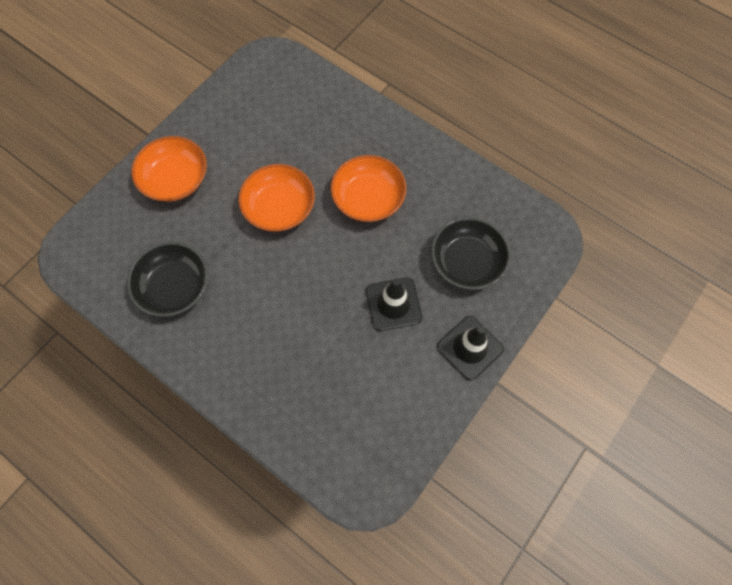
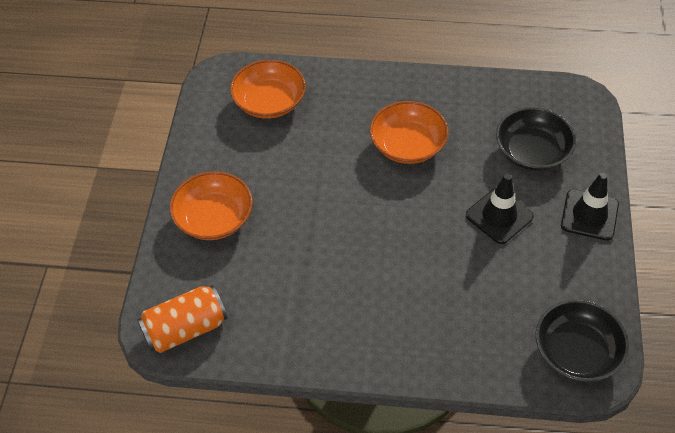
camera: 30 degrees left, 15 degrees down
black bowl [127,242,208,317] -> black bowl moved to [536,299,629,382]
orange bowl [238,164,315,232] -> orange bowl moved to [230,60,306,119]
none -> orange can [137,285,227,353]

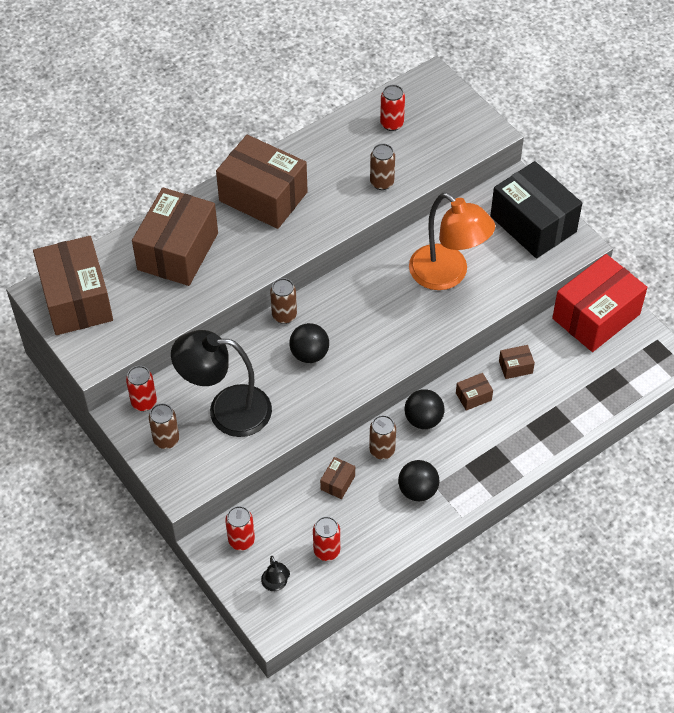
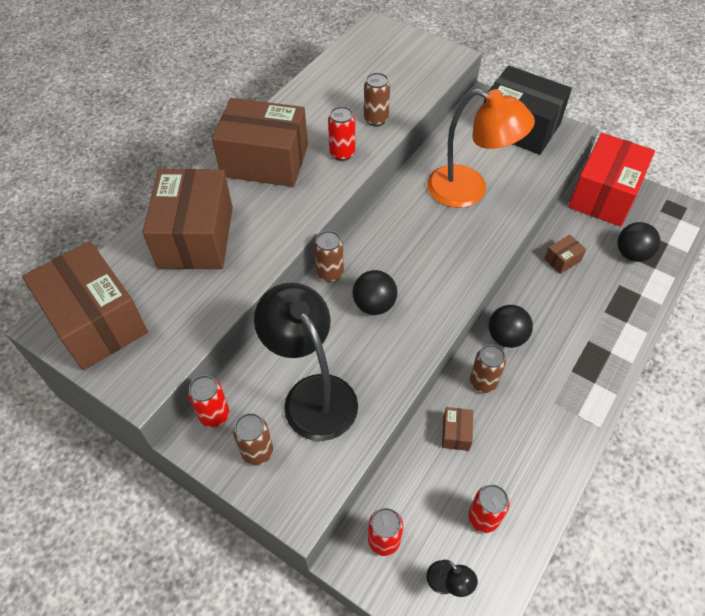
camera: 20 degrees left, 0 degrees up
black lamp [171,330,272,437] -> black lamp turned 75 degrees clockwise [254,282,358,441]
red can [380,85,405,131] -> red can moved to [328,106,355,161]
black ball [398,460,439,501] -> black ball moved to [618,222,661,262]
brown box [456,373,493,411] -> none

···

**Exercise prompt**
Above are the entries; count how many of their lines contain the word "moved" and give only that number.

**Result for this task**
4